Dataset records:
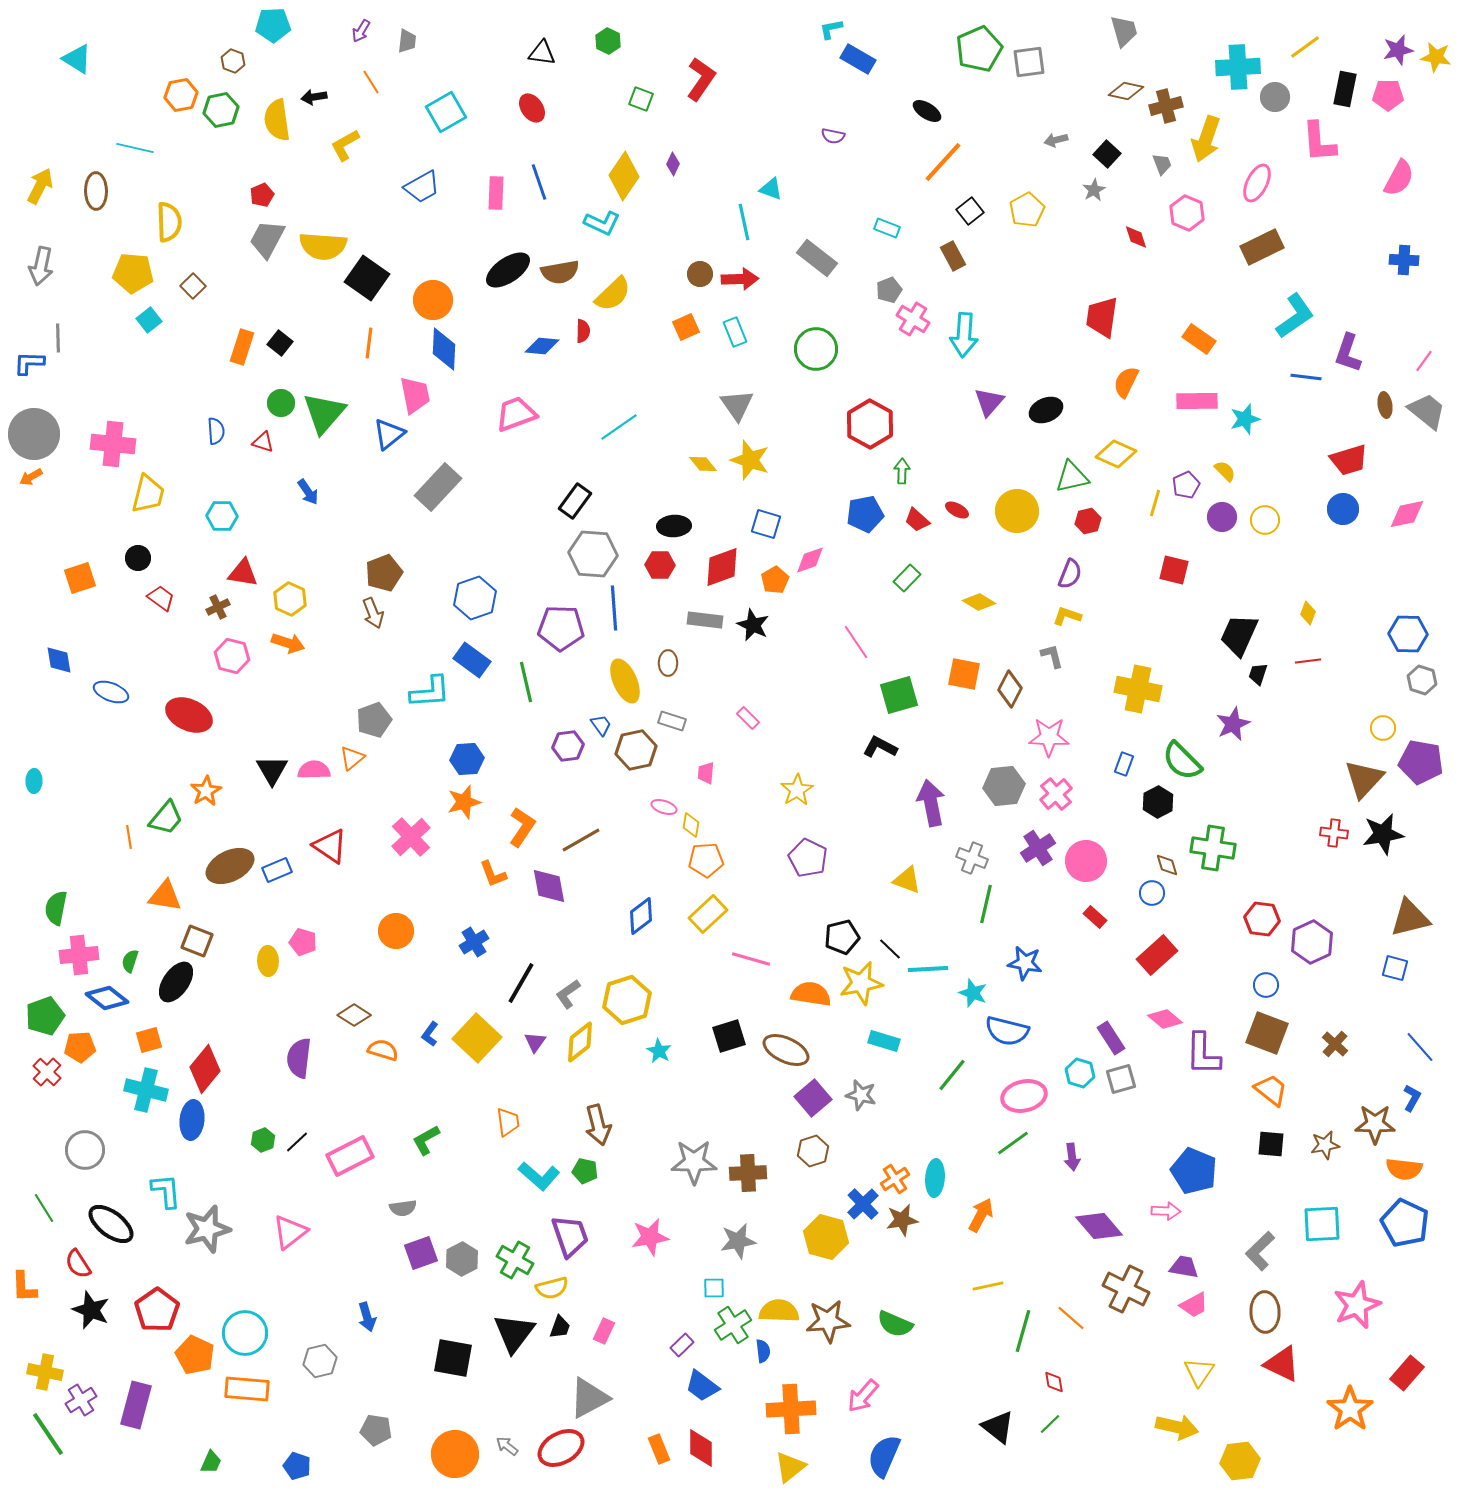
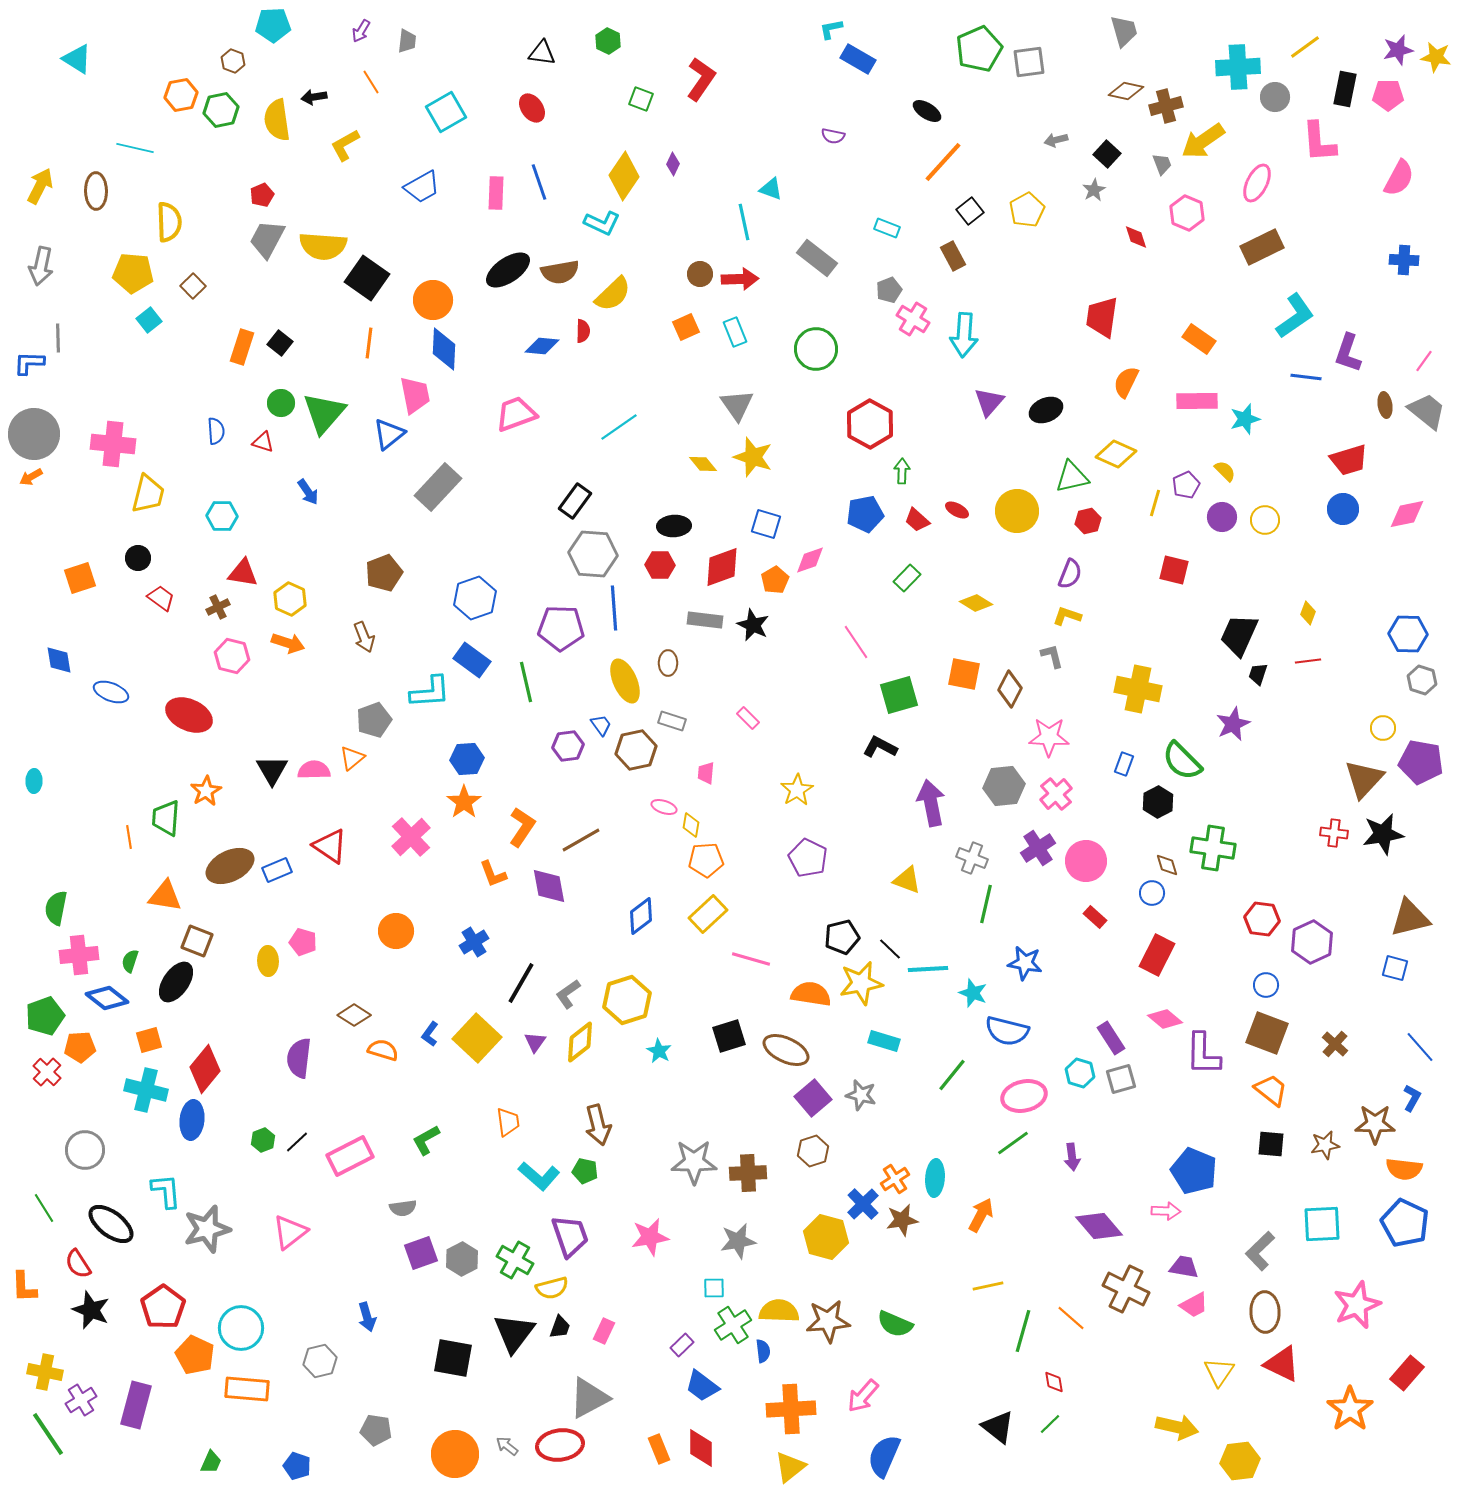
yellow arrow at (1206, 139): moved 3 px left, 2 px down; rotated 36 degrees clockwise
yellow star at (750, 460): moved 3 px right, 3 px up
yellow diamond at (979, 602): moved 3 px left, 1 px down
brown arrow at (373, 613): moved 9 px left, 24 px down
orange star at (464, 802): rotated 20 degrees counterclockwise
green trapezoid at (166, 818): rotated 144 degrees clockwise
red rectangle at (1157, 955): rotated 21 degrees counterclockwise
red pentagon at (157, 1310): moved 6 px right, 3 px up
cyan circle at (245, 1333): moved 4 px left, 5 px up
yellow triangle at (1199, 1372): moved 20 px right
red ellipse at (561, 1448): moved 1 px left, 3 px up; rotated 21 degrees clockwise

• _TASK_
Leave the pictures out. Repeat every entry above exactly.

• _SOLUTION TO THIS TASK_
yellow arrow at (1206, 139): moved 3 px left, 2 px down; rotated 36 degrees clockwise
yellow star at (750, 460): moved 3 px right, 3 px up
yellow diamond at (979, 602): moved 3 px left, 1 px down
brown arrow at (373, 613): moved 9 px left, 24 px down
orange star at (464, 802): rotated 20 degrees counterclockwise
green trapezoid at (166, 818): rotated 144 degrees clockwise
red rectangle at (1157, 955): rotated 21 degrees counterclockwise
red pentagon at (157, 1310): moved 6 px right, 3 px up
cyan circle at (245, 1333): moved 4 px left, 5 px up
yellow triangle at (1199, 1372): moved 20 px right
red ellipse at (561, 1448): moved 1 px left, 3 px up; rotated 21 degrees clockwise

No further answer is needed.